=== WHAT TO WORK ON ===
Look through the data below for the string "grey", and copy every line where it turns up.

=== INPUT DATA ===
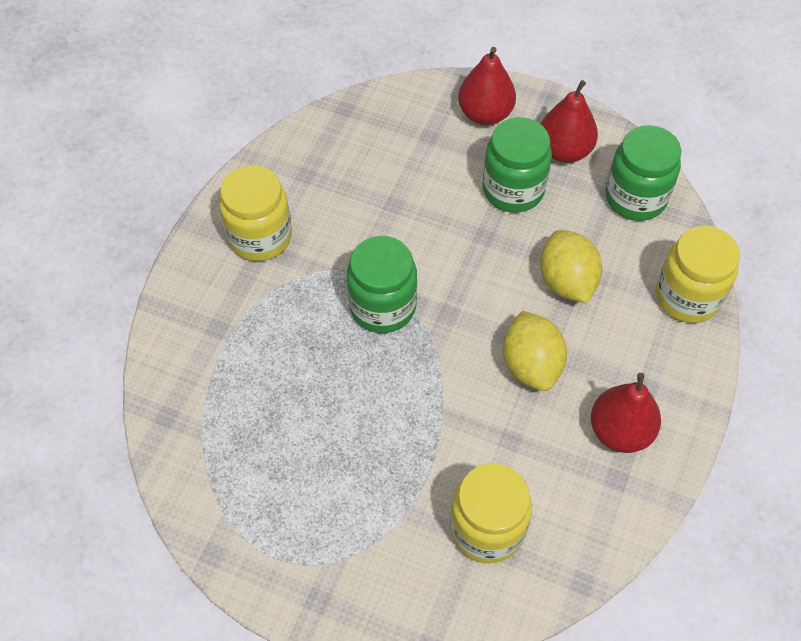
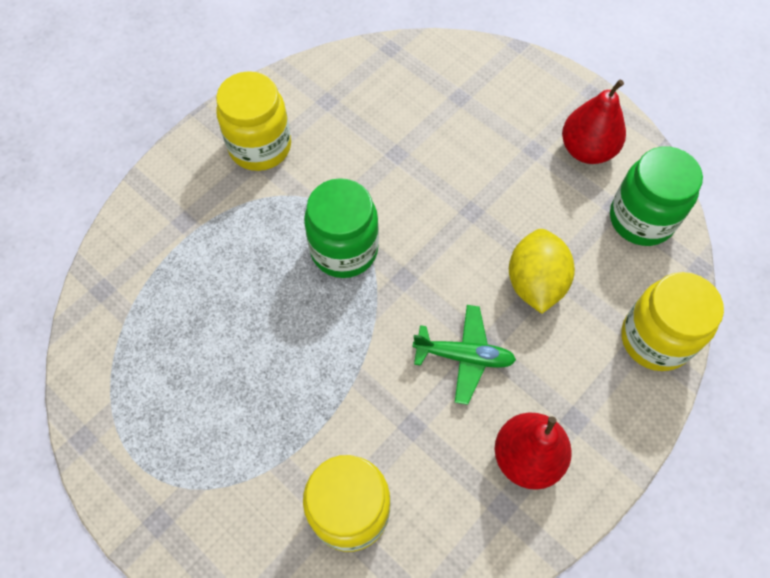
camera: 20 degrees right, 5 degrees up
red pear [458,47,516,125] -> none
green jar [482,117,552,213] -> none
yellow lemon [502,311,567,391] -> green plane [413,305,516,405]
==
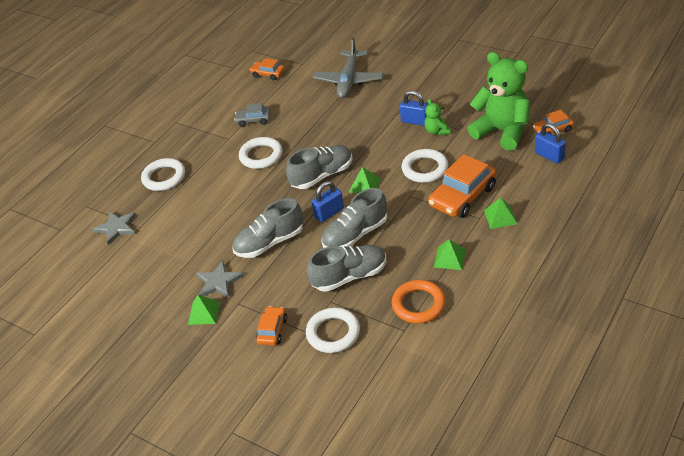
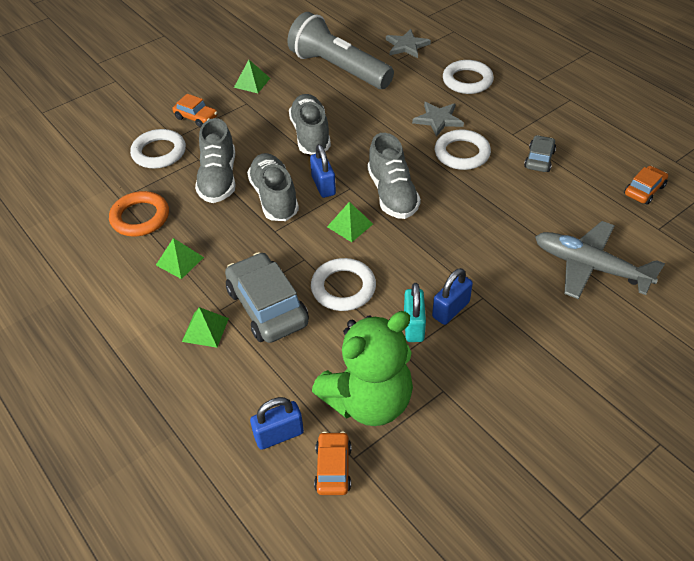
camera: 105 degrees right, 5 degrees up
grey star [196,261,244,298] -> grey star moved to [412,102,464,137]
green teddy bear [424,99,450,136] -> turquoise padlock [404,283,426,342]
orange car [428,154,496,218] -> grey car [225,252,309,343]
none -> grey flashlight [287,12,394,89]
==
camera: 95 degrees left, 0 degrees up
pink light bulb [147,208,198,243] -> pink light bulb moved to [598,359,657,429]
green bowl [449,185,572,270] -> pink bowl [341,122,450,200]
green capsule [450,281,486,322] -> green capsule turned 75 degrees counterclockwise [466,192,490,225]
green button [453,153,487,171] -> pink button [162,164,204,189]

=== SOLUTION FOR THIS PROBLEM ===
grey star [196,261,244,298] -> grey star moved to [412,102,464,137]
orange car [428,154,496,218] -> grey car [225,252,309,343]
none -> grey flashlight [287,12,394,89]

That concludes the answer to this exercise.